» Object correspondence data
Content starts

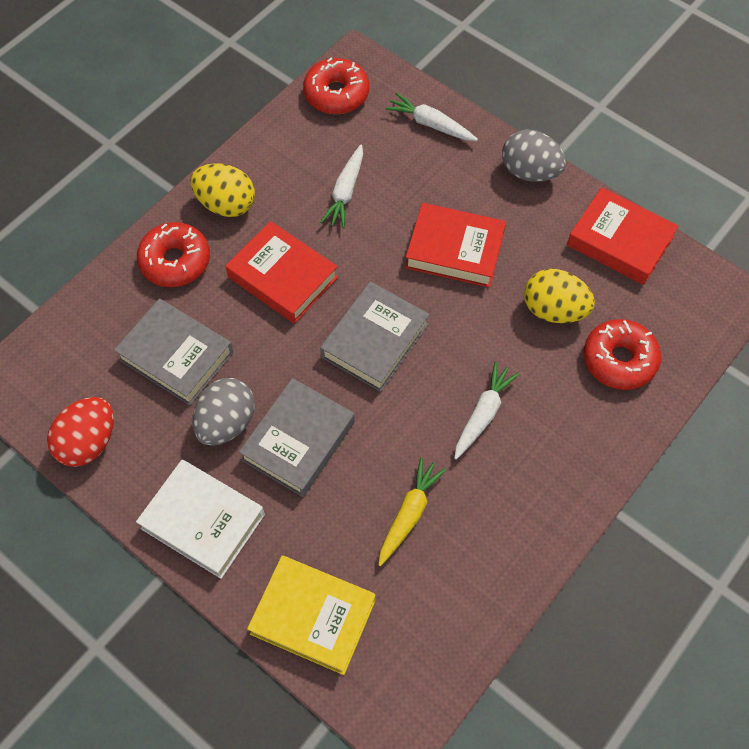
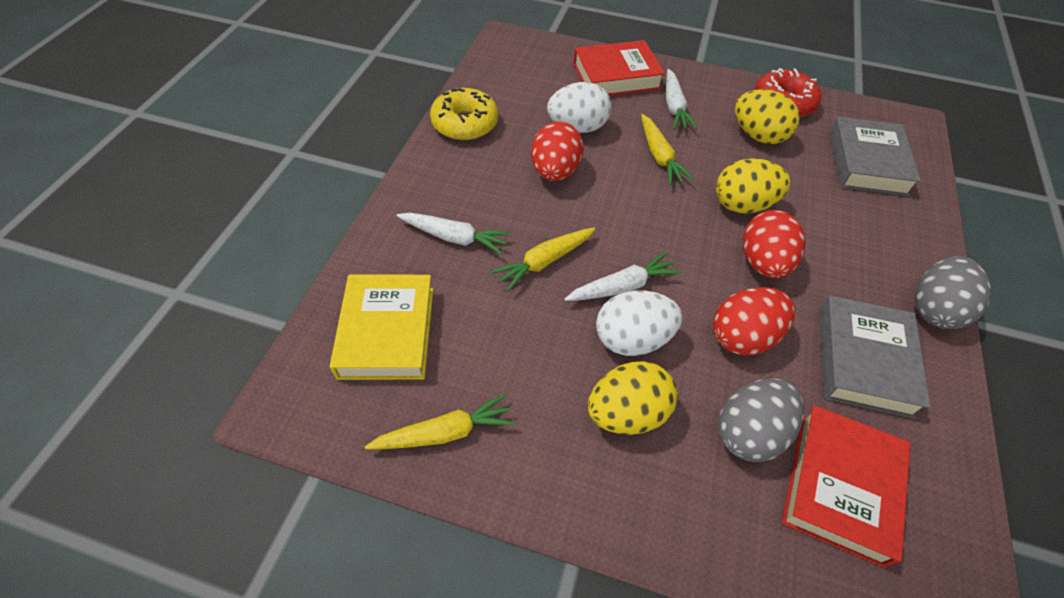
grey book: 3 -> 2
red book: 3 -> 2
red donut: 3 -> 1
red egg: 1 -> 3
white book: 1 -> 0
white egg: 0 -> 2
yellow carrot: 1 -> 3
yellow donut: 0 -> 1
yellow egg: 2 -> 3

Content ends

» WHAT THE TASK REQUIRES
Once you reach the line that contains "red donut: 3 -> 1", print it and every line after it exactly as written, stopping at the last line of the records and adding nothing.

» RESPONSE FOR THIS EXERCISE
red donut: 3 -> 1
red egg: 1 -> 3
white book: 1 -> 0
white egg: 0 -> 2
yellow carrot: 1 -> 3
yellow donut: 0 -> 1
yellow egg: 2 -> 3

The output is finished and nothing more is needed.